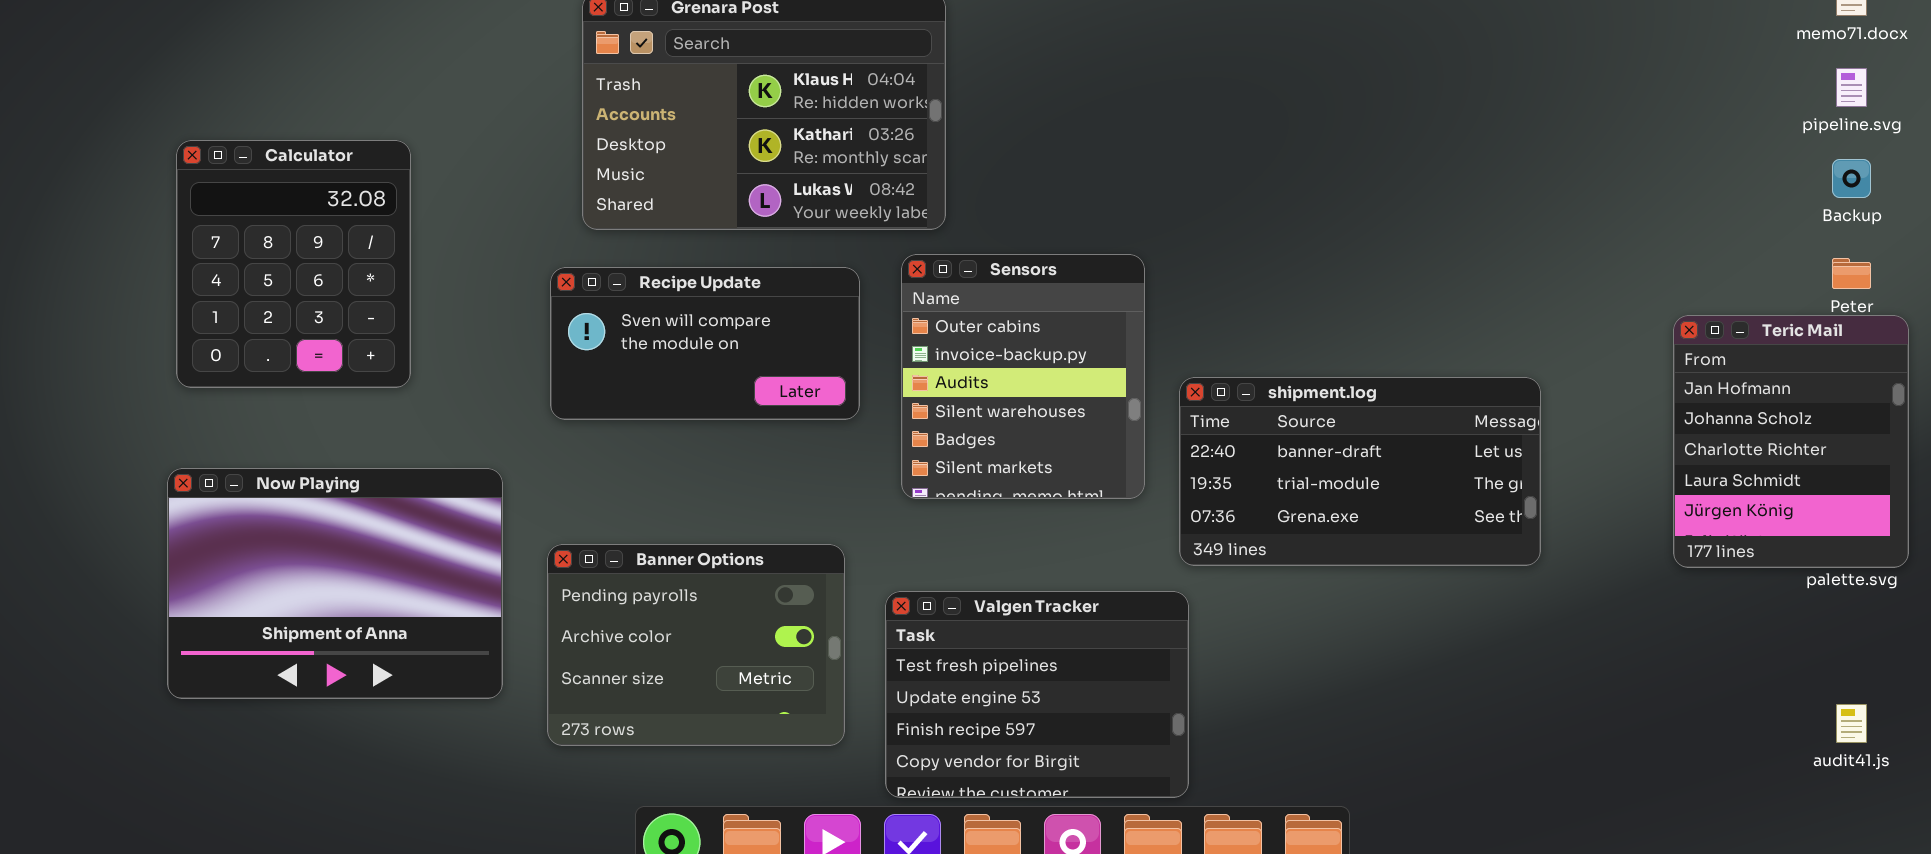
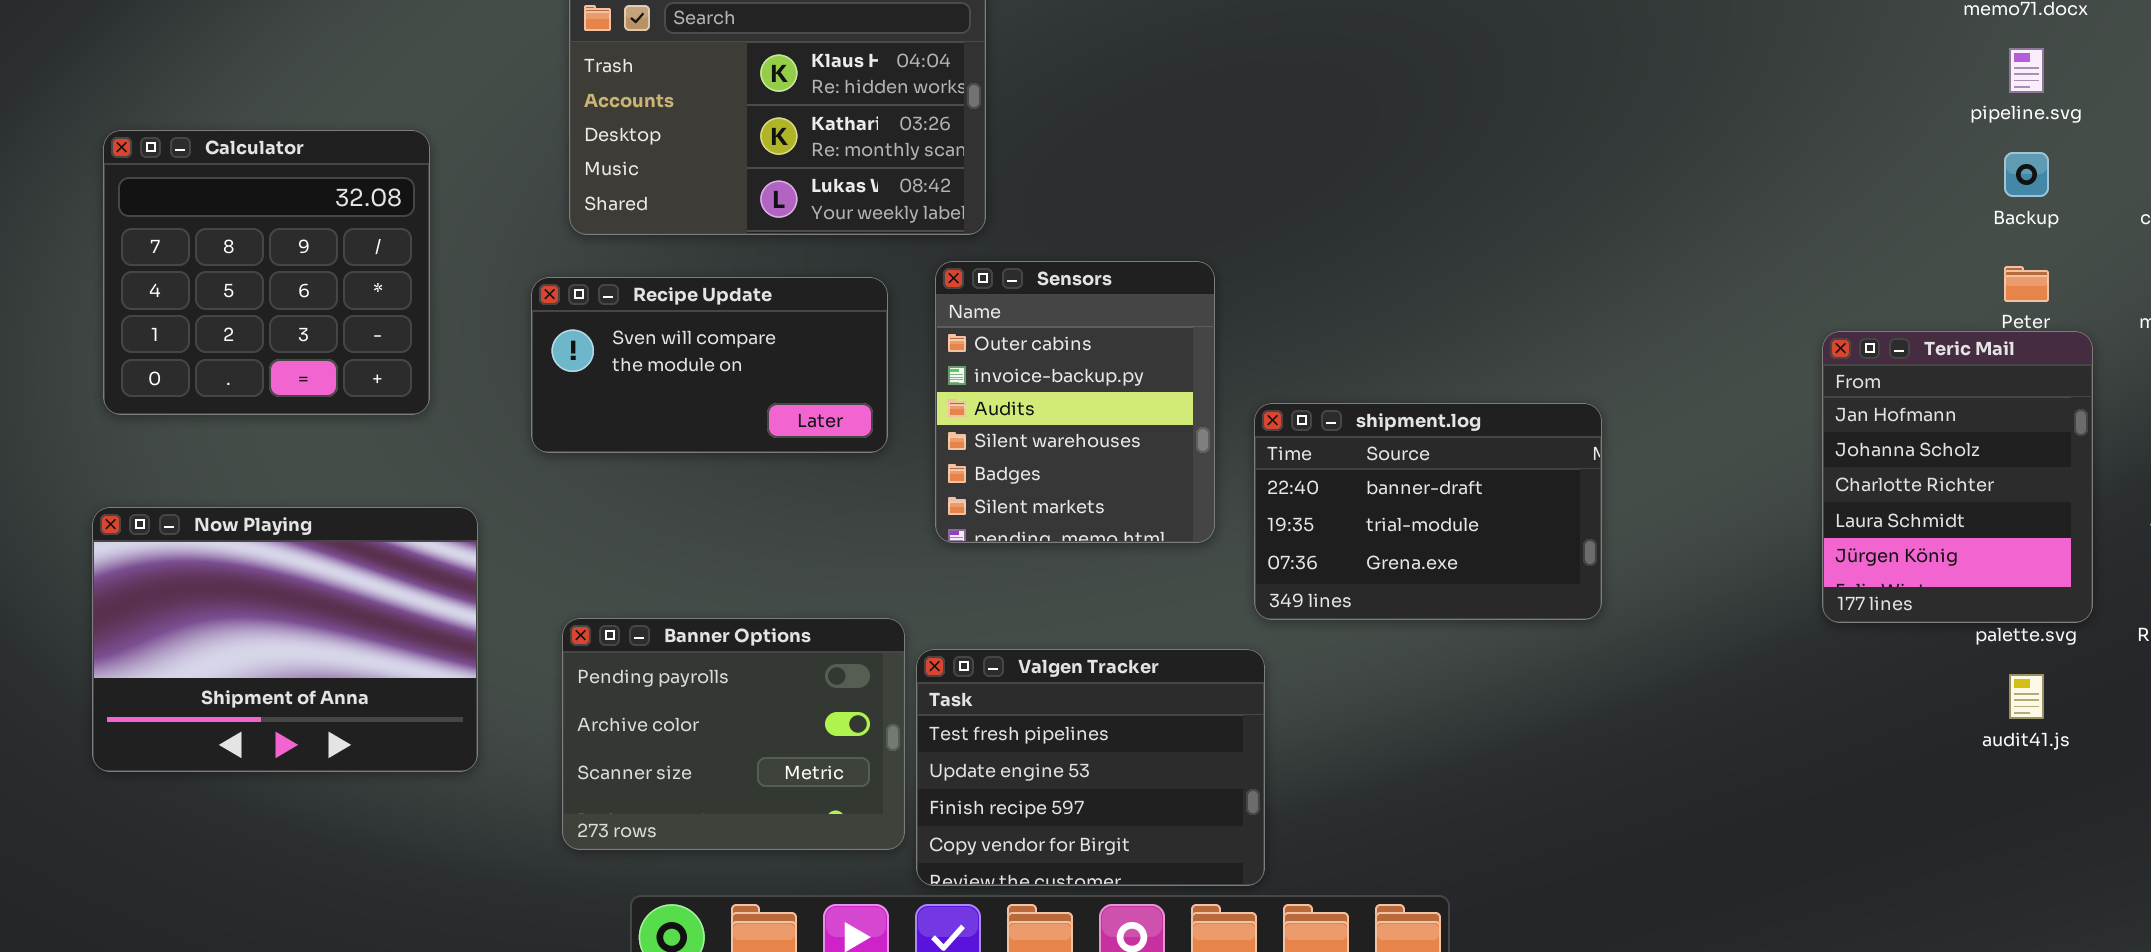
Calculator: [176,140,411,388] -> [103,130,430,415], resized
shipment.log: [1179,377,1541,566] -> [1254,403,1602,620], resized
Banner Options: [547,544,845,746] -> [562,618,905,850], moved
audit41.js: [1836,704,1867,743] -> [2009,674,2044,719], moved

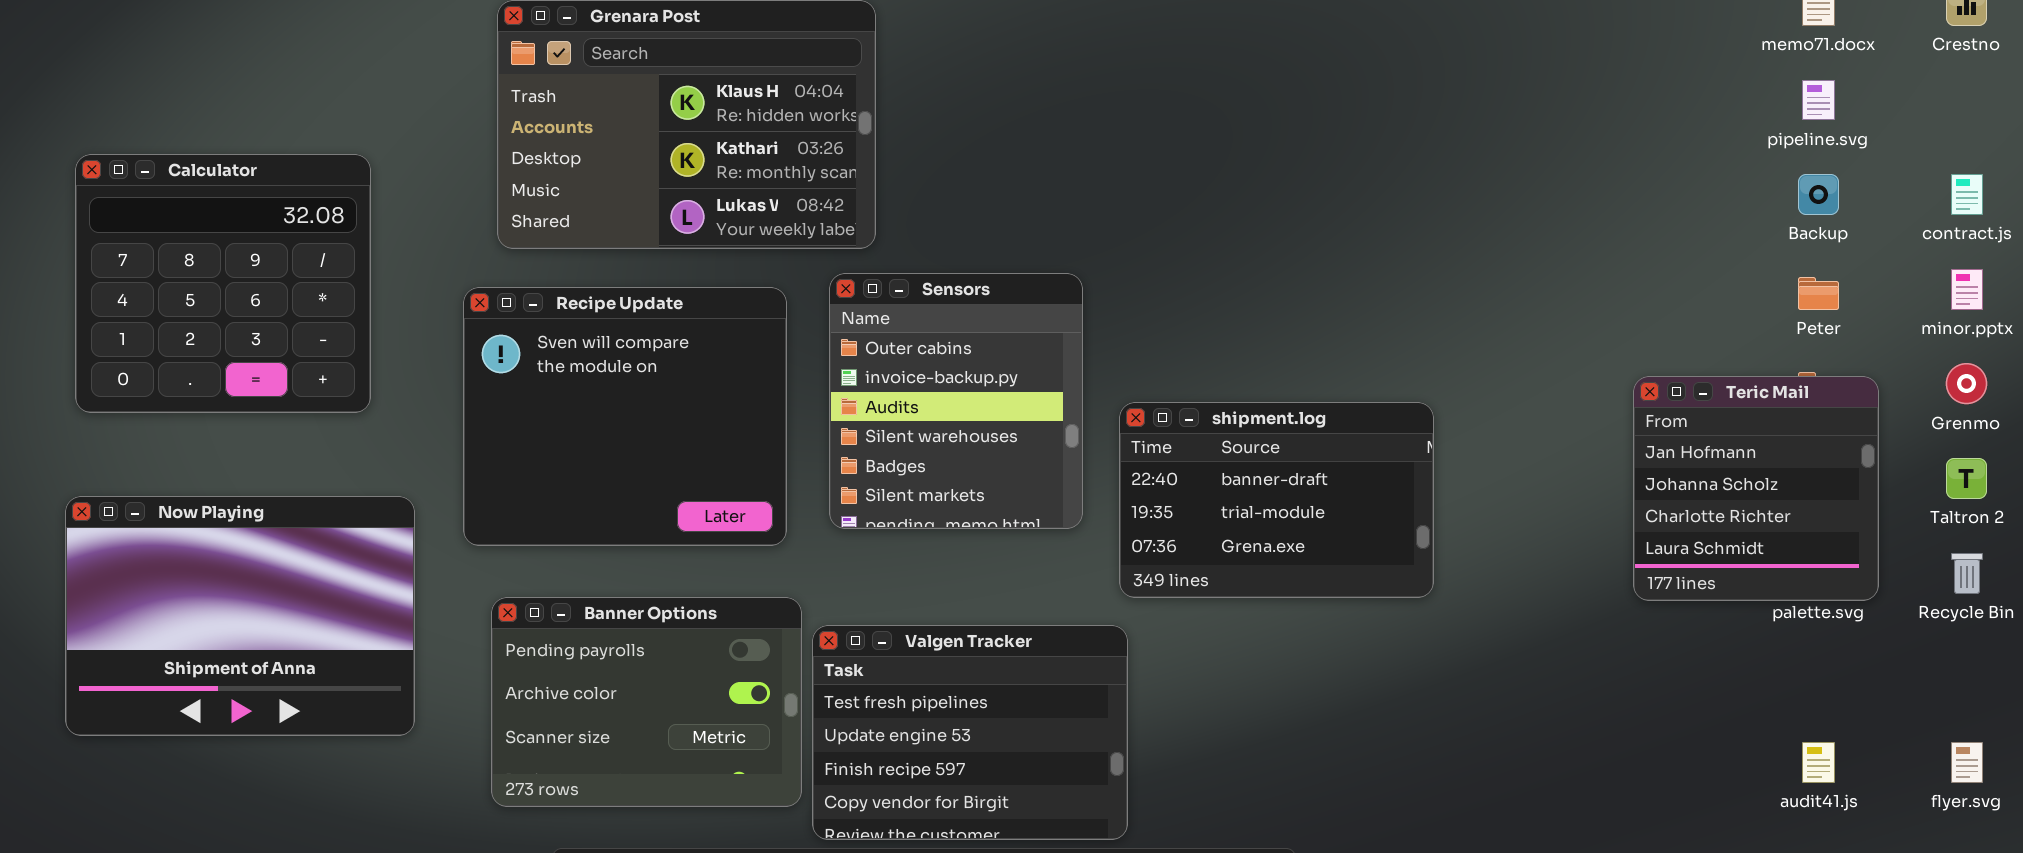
Recipe Update: [531,277,888,453] -> [463,287,787,546], resized
Teric Mail: [1822,331,2093,623] -> [1633,376,1879,601], resized
audit41.js: [2009,674,2044,719] -> [1802,742,1835,783], moved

....

_TASK ITEM_:
Search the records for the word "moved" and copy out every line that holds it.

_COMPLETED TASK_:
Banner Options: [547,544,845,746] -> [562,618,905,850], moved
audit41.js: [1836,704,1867,743] -> [2009,674,2044,719], moved
audit41.js: [2009,674,2044,719] -> [1802,742,1835,783], moved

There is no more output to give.